(MATERIAL SUPPLIED begins)
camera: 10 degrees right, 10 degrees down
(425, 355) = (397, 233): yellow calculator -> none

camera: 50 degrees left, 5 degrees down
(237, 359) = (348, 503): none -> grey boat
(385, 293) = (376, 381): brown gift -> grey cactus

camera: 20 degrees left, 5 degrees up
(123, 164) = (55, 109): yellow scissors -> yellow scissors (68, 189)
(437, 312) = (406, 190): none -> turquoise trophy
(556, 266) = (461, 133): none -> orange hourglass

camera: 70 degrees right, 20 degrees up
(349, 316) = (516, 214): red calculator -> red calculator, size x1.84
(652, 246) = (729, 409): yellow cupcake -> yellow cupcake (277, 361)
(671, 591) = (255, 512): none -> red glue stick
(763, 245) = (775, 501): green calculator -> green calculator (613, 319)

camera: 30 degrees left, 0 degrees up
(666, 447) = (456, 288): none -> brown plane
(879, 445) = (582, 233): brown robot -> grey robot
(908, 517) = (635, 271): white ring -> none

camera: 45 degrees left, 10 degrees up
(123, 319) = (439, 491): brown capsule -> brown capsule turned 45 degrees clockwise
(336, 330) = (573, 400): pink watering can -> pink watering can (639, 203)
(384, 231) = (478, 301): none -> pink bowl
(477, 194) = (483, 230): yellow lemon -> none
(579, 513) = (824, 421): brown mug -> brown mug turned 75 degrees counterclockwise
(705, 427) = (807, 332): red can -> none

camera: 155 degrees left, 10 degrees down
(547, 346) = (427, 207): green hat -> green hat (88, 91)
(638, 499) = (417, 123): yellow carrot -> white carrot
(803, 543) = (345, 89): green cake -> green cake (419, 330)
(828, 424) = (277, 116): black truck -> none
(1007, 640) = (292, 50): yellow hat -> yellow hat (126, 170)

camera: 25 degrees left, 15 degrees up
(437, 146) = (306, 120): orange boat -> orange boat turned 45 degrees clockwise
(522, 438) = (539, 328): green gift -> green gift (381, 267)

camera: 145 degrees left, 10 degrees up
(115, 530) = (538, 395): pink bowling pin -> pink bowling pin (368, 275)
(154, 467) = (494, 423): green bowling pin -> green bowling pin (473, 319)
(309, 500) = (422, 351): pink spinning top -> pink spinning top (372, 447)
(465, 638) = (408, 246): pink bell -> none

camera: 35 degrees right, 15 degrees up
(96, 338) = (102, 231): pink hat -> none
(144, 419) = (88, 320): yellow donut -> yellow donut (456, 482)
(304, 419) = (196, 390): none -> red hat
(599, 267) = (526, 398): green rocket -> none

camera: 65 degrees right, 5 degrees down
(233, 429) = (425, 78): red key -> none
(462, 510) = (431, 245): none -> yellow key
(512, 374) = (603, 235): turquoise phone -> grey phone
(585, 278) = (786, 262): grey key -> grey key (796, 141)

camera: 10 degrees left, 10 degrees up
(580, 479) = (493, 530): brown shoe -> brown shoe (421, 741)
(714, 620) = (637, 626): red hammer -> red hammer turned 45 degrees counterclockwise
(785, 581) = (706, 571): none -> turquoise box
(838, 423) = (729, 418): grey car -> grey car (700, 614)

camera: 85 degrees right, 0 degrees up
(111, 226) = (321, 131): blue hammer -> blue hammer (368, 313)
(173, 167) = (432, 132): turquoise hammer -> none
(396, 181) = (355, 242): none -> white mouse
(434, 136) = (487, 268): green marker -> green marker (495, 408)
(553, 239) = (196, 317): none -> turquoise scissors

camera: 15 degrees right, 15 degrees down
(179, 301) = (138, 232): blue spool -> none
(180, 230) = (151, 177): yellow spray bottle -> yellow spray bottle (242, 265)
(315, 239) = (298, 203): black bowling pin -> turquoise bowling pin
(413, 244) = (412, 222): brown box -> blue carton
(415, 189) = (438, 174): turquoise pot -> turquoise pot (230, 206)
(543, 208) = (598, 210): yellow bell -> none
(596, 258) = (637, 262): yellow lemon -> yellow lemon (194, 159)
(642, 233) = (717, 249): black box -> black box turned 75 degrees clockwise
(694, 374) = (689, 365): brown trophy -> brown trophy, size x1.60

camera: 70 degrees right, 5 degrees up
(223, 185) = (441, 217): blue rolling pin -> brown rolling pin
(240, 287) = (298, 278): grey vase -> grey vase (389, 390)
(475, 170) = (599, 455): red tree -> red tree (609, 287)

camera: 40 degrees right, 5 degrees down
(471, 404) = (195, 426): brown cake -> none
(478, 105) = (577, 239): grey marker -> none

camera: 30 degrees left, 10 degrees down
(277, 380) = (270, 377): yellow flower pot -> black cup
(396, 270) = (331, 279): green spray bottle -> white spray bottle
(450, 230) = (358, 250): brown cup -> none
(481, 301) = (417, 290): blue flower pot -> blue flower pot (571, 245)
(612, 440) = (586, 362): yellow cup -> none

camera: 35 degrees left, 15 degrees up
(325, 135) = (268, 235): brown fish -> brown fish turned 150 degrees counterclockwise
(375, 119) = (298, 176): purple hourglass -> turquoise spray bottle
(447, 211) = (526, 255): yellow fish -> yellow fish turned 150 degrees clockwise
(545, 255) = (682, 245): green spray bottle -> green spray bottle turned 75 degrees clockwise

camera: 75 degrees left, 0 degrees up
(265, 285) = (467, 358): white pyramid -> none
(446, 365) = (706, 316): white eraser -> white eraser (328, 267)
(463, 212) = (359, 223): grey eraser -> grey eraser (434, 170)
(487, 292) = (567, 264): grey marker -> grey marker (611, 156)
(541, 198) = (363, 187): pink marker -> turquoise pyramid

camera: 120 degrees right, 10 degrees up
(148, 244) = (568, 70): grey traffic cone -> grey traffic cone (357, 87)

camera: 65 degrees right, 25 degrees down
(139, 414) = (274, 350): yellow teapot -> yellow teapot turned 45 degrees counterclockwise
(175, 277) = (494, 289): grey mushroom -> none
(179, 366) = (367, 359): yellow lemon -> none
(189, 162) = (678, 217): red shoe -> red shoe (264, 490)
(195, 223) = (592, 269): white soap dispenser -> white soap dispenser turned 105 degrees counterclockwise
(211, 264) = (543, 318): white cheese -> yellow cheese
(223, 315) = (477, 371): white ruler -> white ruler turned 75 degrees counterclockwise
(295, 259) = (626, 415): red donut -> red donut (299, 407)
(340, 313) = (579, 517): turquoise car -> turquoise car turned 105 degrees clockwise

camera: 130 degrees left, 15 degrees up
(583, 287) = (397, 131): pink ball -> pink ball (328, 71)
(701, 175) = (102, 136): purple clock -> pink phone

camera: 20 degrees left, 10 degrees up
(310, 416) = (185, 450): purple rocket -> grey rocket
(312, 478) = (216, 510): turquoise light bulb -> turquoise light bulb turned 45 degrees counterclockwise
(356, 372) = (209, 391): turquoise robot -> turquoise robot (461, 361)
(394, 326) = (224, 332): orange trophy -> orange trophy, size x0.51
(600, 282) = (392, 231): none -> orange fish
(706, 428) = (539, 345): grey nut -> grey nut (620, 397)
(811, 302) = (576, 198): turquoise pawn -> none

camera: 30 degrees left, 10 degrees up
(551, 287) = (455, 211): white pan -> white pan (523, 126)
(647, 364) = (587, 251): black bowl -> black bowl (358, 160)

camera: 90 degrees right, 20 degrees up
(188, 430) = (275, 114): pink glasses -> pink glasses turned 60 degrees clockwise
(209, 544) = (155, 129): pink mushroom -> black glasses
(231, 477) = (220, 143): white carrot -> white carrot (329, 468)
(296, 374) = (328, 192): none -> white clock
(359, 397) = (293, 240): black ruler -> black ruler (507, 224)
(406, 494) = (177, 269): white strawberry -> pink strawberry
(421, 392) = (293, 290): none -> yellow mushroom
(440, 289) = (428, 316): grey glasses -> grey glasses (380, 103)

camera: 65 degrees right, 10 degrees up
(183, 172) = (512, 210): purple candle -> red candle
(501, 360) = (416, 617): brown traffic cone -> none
(MATERIAL SUPPLIED ends)
When you reach the line containing "(180, 230) = (151, 177): yellow" in the data above, start copying exactly, and stop after the line containing "(175, 277) = (494, 289): grey".

(180, 230) = (151, 177): yellow spray bottle -> yellow spray bottle (242, 265)
(315, 239) = (298, 203): black bowling pin -> turquoise bowling pin
(413, 244) = (412, 222): brown box -> blue carton
(415, 189) = (438, 174): turquoise pot -> turquoise pot (230, 206)
(543, 208) = (598, 210): yellow bell -> none
(596, 258) = (637, 262): yellow lemon -> yellow lemon (194, 159)
(642, 233) = (717, 249): black box -> black box turned 75 degrees clockwise
(694, 374) = (689, 365): brown trophy -> brown trophy, size x1.60

camera: 70 degrees right, 5 degrees up
(223, 185) = (441, 217): blue rolling pin -> brown rolling pin
(240, 287) = (298, 278): grey vase -> grey vase (389, 390)
(475, 170) = (599, 455): red tree -> red tree (609, 287)

camera: 40 degrees right, 5 degrees down
(471, 404) = (195, 426): brown cake -> none
(478, 105) = (577, 239): grey marker -> none

camera: 30 degrees left, 10 degrees down
(277, 380) = (270, 377): yellow flower pot -> black cup
(396, 270) = (331, 279): green spray bottle -> white spray bottle
(450, 230) = (358, 250): brown cup -> none
(481, 301) = (417, 290): blue flower pot -> blue flower pot (571, 245)
(612, 440) = (586, 362): yellow cup -> none

camera: 35 degrees left, 15 degrees up
(325, 135) = (268, 235): brown fish -> brown fish turned 150 degrees counterclockwise
(375, 119) = (298, 176): purple hourglass -> turquoise spray bottle
(447, 211) = (526, 255): yellow fish -> yellow fish turned 150 degrees clockwise
(545, 255) = (682, 245): green spray bottle -> green spray bottle turned 75 degrees clockwise

camera: 75 degrees left, 0 degrees up
(265, 285) = (467, 358): white pyramid -> none
(446, 365) = (706, 316): white eraser -> white eraser (328, 267)
(463, 212) = (359, 223): grey eraser -> grey eraser (434, 170)
(487, 292) = (567, 264): grey marker -> grey marker (611, 156)
(541, 198) = (363, 187): pink marker -> turquoise pyramid

camera: 120 degrees right, 10 degrees up
(148, 244) = (568, 70): grey traffic cone -> grey traffic cone (357, 87)

camera: 65 degrees right, 25 degrees down
(139, 414) = (274, 350): yellow teapot -> yellow teapot turned 45 degrees counterclockwise
(175, 277) = (494, 289): grey mushroom -> none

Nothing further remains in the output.